INFORMATION SUPPLIED:
⁂

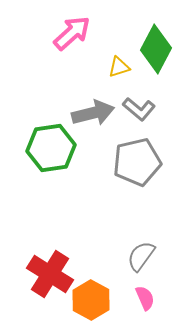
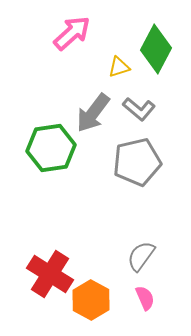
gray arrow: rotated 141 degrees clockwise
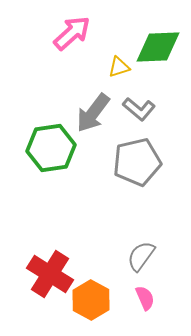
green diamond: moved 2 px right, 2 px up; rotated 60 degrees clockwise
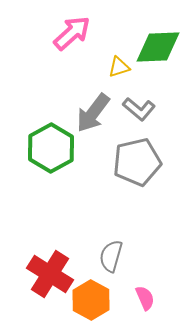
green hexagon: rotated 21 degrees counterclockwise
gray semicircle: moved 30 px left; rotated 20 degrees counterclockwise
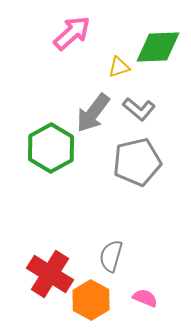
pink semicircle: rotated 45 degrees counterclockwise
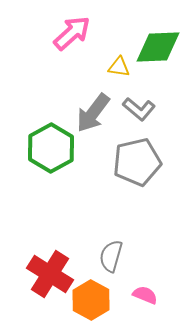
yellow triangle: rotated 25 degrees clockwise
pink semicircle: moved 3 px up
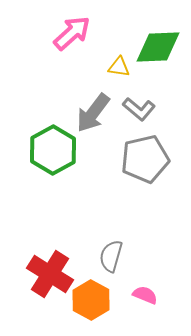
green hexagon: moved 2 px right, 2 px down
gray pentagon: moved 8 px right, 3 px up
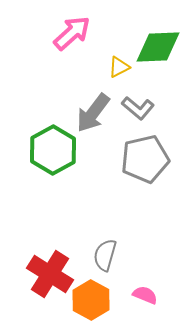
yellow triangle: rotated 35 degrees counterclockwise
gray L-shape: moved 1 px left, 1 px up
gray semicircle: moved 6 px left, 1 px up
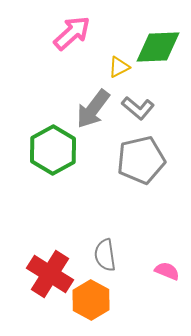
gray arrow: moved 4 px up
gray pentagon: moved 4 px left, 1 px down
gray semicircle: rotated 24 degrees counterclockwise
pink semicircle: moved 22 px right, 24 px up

⁂

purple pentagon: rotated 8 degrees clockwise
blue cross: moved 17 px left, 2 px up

⁂

AIM OF THE EXERCISE:
Could you switch "pentagon" to "octagon" in the records, from the line with "gray arrow: rotated 141 degrees clockwise" up to and including the line with "pink semicircle: moved 22 px right, 24 px up", and give back only those lines, otherwise unchanged and with the pictures left out?

RESPONSE TO THIS EXERCISE:
gray arrow: rotated 141 degrees clockwise
green diamond: moved 2 px right, 2 px up; rotated 60 degrees clockwise
green hexagon: rotated 21 degrees counterclockwise
gray semicircle: moved 30 px left; rotated 20 degrees counterclockwise
pink semicircle: rotated 45 degrees counterclockwise
yellow triangle: rotated 25 degrees clockwise
pink semicircle: moved 3 px up
green hexagon: moved 2 px right, 2 px down
gray octagon: moved 8 px right, 3 px up
yellow triangle: rotated 35 degrees counterclockwise
gray L-shape: moved 1 px left, 1 px up
gray semicircle: moved 6 px left, 1 px up
gray arrow: moved 4 px up
gray octagon: moved 4 px left, 1 px down
gray semicircle: rotated 24 degrees counterclockwise
pink semicircle: moved 22 px right, 24 px up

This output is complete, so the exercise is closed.